What the exercise asks: Report every line of the data that includes "hardback".

Records for processing:
----

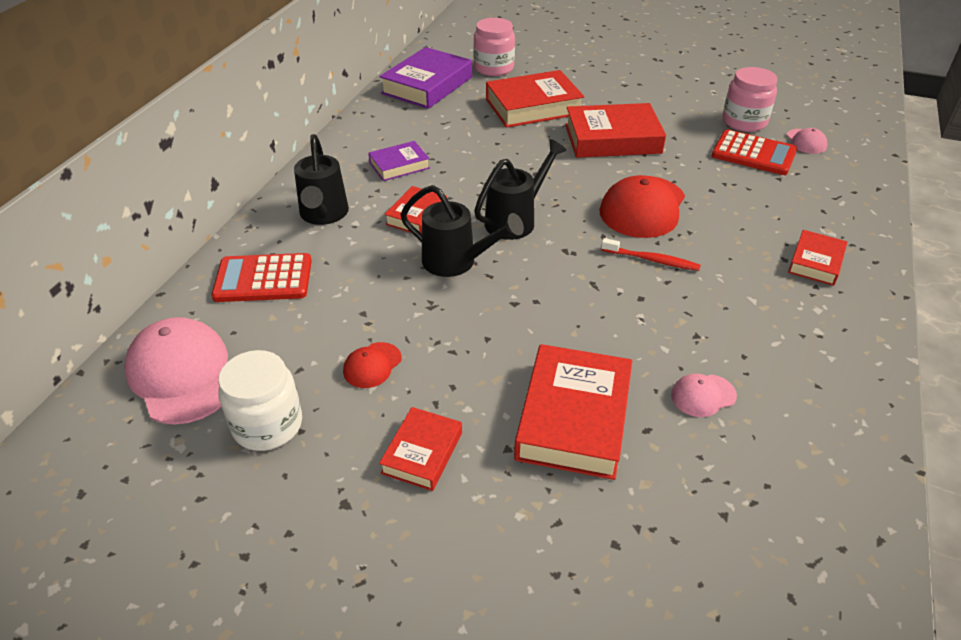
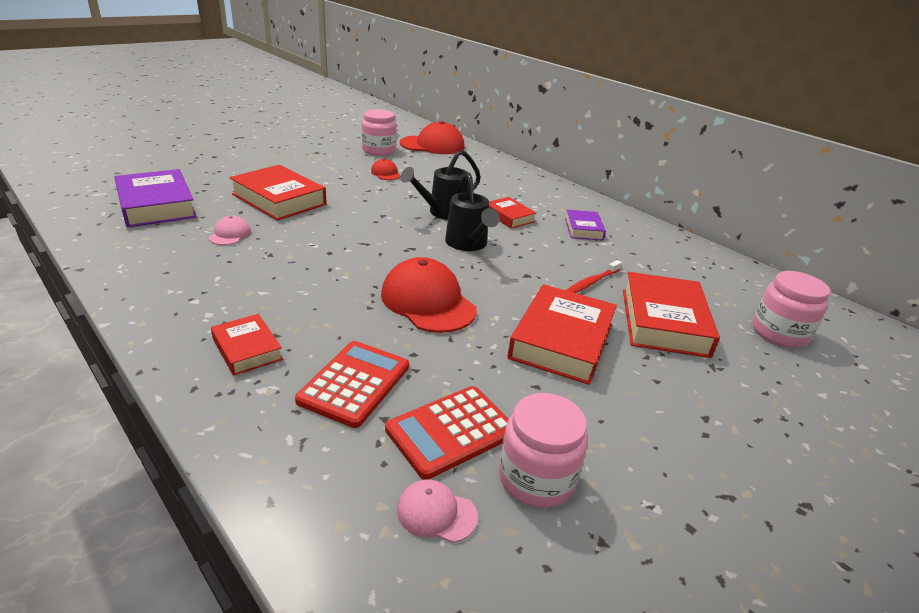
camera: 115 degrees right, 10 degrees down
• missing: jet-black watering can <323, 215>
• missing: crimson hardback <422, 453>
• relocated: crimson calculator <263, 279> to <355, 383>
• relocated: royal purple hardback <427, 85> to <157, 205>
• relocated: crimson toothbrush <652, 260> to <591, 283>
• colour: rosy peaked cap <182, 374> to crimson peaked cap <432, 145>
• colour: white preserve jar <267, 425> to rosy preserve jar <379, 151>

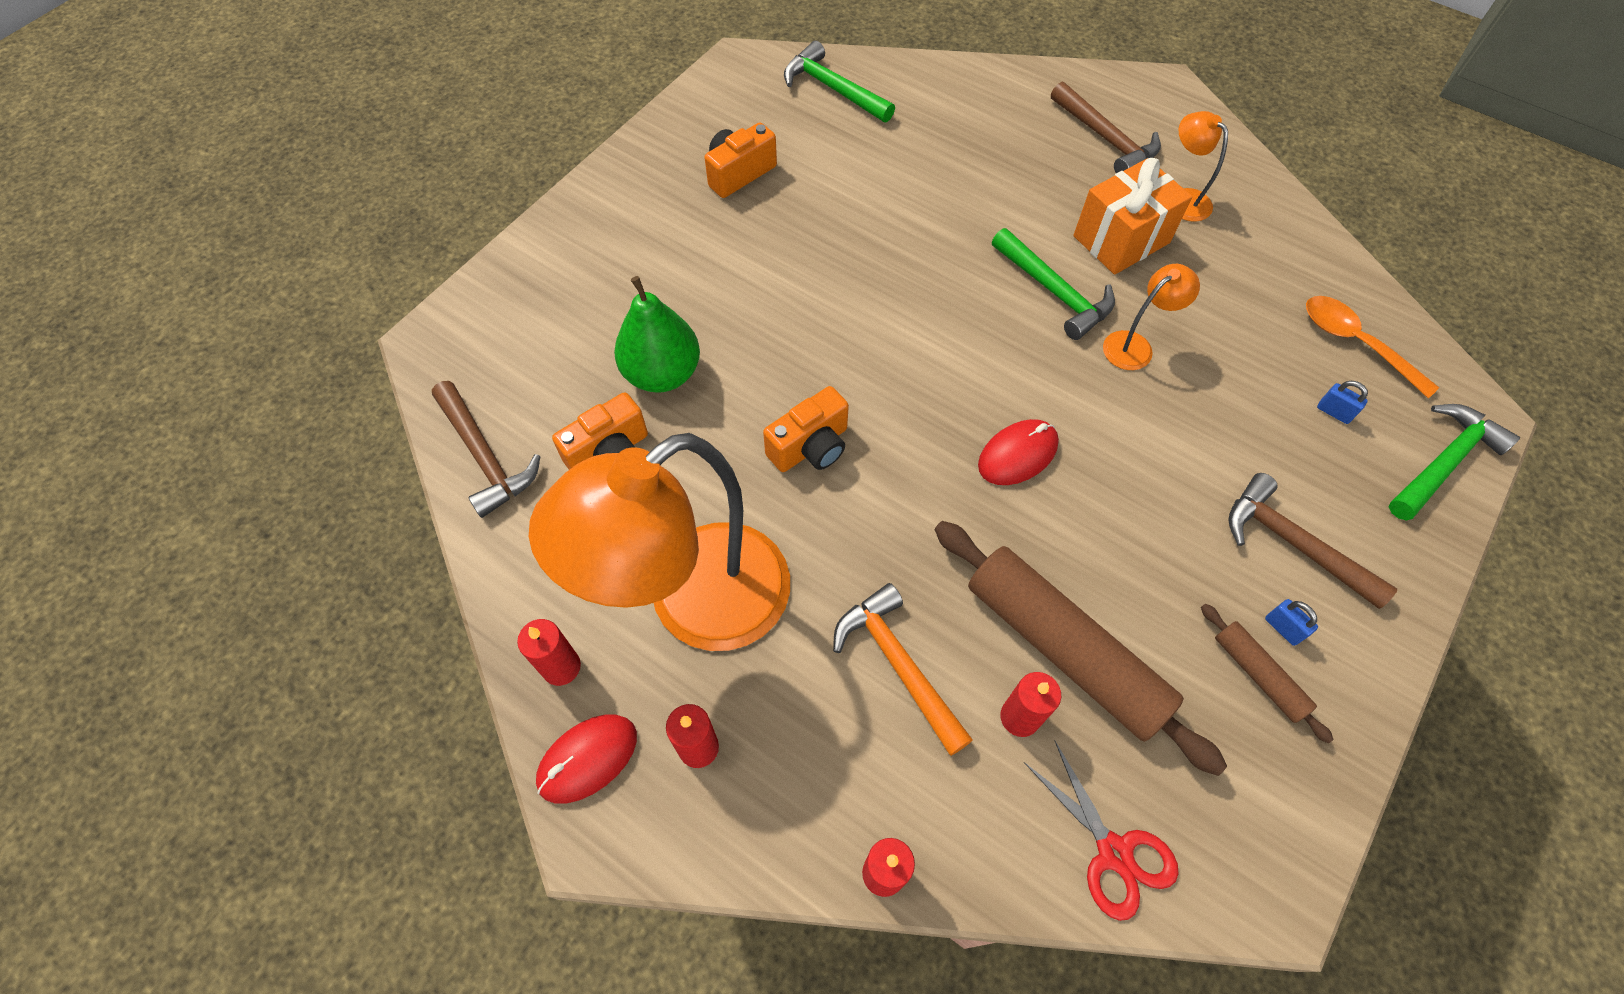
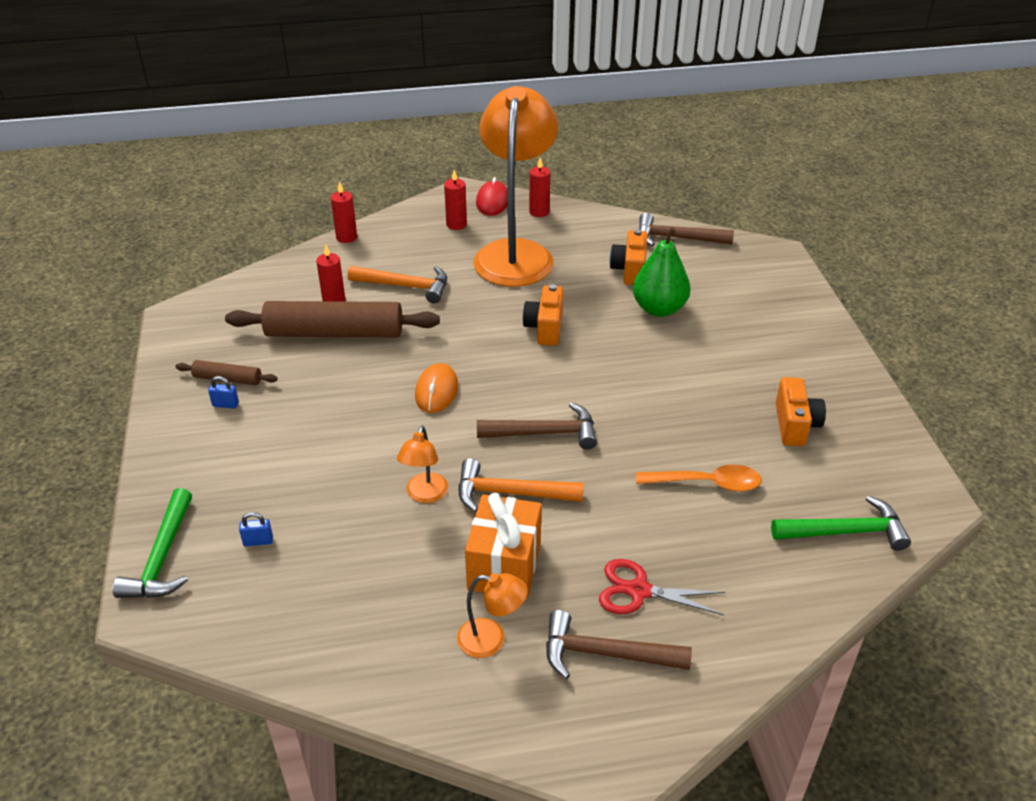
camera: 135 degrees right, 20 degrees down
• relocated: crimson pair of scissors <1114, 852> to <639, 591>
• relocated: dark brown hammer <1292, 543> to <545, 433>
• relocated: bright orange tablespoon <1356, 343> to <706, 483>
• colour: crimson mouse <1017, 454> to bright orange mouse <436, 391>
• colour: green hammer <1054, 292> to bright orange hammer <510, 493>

----

Solution for this problem:
• missing: crimson hardback <422, 453>
• relocated: royal purple hardback <427, 85> to <157, 205>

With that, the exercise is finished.